- WHAT TO WORK ON -
In the records below, find the line containing "(309, 81) = (136, 101): green" and the line containing "(239, 271) = (349, 682): blue"; please repeat exactly the lines from one to the other, both included, and nothing more.

- SOURCE INFORMATION -

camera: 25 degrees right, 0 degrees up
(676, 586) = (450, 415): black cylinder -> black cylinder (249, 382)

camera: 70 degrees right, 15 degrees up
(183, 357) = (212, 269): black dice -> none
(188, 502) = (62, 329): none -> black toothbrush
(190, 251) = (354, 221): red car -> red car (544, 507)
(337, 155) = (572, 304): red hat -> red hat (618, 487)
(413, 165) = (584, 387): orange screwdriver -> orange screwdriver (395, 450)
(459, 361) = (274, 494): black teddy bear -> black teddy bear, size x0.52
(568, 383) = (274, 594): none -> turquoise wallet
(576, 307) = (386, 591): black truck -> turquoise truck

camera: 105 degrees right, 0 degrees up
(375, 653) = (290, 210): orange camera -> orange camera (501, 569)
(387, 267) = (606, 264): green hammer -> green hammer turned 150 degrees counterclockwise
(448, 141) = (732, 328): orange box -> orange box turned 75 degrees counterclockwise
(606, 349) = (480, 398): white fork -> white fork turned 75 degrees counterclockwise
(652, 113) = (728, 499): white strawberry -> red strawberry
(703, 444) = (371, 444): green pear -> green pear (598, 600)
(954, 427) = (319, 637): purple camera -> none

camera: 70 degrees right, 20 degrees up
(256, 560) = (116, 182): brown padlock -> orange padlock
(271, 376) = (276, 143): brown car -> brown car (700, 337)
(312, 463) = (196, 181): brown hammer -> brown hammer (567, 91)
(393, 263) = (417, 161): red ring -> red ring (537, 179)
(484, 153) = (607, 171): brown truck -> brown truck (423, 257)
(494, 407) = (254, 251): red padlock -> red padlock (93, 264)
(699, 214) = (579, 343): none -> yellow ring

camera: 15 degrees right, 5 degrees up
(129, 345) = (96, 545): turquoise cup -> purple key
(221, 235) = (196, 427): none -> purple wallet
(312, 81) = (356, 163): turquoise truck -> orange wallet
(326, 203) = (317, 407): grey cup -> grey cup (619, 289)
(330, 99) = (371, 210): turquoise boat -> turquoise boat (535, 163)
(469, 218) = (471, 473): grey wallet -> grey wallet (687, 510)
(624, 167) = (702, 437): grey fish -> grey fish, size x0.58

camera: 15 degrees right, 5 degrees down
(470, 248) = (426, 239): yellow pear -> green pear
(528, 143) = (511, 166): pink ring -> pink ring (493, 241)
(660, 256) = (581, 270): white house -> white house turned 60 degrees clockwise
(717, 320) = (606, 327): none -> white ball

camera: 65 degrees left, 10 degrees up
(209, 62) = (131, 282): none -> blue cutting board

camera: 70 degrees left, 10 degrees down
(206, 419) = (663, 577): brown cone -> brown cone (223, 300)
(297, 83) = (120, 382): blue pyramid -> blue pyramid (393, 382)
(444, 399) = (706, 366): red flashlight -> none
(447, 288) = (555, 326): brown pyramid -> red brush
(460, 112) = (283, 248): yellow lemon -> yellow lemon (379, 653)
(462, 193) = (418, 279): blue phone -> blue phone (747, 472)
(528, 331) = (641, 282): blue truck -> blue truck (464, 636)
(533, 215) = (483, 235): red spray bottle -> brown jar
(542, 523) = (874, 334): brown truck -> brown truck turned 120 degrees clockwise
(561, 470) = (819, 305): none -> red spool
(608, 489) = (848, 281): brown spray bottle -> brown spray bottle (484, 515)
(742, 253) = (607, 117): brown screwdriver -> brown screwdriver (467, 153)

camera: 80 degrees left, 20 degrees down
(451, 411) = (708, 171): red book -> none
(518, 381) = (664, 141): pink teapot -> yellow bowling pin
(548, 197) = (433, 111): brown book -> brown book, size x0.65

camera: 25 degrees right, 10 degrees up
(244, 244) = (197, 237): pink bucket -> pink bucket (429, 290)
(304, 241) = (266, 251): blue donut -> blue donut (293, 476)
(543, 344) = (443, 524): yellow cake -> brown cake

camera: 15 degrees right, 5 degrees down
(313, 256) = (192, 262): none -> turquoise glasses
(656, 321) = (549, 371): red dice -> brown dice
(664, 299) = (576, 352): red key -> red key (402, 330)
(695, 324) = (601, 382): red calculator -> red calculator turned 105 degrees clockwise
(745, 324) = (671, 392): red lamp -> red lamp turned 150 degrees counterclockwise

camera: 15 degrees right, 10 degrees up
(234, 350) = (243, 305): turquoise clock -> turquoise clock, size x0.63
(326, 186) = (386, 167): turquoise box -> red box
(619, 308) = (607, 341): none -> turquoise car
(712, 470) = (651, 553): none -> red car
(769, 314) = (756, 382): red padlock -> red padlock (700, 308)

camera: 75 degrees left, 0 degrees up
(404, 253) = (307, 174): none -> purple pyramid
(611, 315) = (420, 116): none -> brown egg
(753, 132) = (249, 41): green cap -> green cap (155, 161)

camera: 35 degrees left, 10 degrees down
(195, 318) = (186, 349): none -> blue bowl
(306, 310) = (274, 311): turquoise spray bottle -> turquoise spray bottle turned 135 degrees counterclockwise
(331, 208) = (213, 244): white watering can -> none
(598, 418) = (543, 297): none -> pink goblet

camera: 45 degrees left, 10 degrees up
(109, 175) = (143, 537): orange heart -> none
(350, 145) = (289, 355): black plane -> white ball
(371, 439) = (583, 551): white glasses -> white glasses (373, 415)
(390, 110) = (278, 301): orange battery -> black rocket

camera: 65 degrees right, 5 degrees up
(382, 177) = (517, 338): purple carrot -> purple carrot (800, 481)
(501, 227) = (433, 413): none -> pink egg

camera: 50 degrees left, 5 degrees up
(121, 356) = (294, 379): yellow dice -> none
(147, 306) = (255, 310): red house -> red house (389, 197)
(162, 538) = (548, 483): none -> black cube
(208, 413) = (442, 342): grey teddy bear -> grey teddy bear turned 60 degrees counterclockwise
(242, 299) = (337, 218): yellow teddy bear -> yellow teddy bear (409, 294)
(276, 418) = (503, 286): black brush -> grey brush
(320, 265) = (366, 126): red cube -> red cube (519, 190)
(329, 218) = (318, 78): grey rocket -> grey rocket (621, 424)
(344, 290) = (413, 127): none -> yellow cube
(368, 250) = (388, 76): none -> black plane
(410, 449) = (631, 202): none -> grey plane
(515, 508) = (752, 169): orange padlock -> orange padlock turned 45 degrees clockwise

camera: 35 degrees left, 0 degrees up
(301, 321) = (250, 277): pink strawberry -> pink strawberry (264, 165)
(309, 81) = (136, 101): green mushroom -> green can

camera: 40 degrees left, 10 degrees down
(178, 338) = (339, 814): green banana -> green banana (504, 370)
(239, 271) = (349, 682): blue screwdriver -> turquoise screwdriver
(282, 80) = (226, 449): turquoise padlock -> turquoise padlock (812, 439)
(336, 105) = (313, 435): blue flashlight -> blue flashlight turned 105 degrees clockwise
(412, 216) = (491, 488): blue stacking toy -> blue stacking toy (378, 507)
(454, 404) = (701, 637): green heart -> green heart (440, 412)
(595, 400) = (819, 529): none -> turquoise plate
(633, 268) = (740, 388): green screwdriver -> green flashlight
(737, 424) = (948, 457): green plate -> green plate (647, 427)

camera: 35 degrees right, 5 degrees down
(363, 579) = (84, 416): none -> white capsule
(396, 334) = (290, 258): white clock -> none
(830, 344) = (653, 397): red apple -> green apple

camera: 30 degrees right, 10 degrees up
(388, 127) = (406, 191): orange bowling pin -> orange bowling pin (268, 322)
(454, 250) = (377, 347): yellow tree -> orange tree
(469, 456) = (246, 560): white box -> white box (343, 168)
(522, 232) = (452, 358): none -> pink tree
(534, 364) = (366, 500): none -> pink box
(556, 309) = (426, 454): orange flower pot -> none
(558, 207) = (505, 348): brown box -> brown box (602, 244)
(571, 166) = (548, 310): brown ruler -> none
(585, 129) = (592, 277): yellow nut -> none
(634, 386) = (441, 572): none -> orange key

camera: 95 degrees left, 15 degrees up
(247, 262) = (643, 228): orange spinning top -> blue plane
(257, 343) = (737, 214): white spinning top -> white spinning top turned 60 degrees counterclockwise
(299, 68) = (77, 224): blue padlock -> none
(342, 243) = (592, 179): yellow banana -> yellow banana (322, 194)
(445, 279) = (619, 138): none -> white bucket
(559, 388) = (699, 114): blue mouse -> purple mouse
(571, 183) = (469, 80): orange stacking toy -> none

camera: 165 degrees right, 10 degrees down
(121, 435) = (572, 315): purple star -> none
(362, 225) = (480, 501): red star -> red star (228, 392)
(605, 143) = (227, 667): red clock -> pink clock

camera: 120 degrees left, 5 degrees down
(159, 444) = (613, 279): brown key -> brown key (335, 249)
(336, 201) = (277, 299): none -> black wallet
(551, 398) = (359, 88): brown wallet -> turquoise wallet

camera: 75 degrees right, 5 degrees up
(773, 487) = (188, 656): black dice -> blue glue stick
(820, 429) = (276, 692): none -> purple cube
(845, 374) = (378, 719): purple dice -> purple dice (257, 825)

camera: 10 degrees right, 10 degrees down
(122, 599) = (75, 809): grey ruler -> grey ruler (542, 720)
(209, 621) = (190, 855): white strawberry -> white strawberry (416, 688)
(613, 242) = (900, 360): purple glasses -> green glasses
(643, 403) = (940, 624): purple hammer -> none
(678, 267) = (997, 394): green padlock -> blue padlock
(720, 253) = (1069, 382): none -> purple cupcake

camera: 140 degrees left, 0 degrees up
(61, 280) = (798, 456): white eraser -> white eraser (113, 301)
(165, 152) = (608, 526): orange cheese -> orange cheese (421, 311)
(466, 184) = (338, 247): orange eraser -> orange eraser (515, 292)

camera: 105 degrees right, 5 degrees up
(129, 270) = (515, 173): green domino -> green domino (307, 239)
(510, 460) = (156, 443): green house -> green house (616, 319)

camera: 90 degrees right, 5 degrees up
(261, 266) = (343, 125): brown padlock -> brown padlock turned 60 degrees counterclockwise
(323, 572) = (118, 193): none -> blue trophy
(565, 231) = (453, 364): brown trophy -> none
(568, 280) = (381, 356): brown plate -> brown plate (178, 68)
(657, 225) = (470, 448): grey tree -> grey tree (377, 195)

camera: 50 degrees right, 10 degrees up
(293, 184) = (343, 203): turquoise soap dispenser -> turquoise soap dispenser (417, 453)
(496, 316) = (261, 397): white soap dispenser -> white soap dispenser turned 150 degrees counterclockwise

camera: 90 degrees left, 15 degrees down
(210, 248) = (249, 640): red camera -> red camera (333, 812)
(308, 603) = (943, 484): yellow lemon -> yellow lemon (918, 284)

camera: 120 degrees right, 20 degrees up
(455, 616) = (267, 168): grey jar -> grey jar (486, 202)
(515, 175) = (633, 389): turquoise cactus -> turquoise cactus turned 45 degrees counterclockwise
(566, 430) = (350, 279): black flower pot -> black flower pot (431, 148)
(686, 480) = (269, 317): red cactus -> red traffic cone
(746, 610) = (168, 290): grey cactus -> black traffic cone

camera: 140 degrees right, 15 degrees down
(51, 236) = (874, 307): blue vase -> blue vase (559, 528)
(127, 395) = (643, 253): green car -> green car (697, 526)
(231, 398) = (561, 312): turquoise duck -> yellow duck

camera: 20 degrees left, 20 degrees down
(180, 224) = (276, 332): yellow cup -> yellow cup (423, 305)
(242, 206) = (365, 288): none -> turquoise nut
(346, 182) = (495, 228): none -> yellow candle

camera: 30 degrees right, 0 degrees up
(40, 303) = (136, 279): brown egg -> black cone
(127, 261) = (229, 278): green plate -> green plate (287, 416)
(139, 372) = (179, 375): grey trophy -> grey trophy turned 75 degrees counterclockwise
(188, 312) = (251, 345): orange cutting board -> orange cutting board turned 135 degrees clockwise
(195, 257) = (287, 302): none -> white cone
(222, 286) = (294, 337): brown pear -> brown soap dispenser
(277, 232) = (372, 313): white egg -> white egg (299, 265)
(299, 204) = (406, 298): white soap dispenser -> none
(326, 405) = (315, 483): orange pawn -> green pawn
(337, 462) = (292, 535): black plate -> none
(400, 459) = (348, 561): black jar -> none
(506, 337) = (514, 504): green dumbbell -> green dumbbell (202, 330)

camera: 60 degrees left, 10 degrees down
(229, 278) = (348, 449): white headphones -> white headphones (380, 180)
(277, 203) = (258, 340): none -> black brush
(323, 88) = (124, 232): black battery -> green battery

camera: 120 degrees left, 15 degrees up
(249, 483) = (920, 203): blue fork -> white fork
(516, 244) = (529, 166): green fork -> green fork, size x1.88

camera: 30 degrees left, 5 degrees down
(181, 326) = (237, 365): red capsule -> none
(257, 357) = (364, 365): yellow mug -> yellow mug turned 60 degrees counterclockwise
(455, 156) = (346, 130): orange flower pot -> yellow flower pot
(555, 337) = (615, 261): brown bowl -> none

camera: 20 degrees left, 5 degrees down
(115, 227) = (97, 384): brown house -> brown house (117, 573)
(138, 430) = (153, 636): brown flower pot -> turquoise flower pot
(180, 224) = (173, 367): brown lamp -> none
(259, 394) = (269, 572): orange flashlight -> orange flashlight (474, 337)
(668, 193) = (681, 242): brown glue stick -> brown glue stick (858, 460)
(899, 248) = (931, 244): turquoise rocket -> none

- SOLVED PROBLEM -
(309, 81) = (136, 101): green mushroom -> green can

camera: 40 degrees left, 10 degrees down
(178, 338) = (339, 814): green banana -> green banana (504, 370)
(239, 271) = (349, 682): blue screwdriver -> turquoise screwdriver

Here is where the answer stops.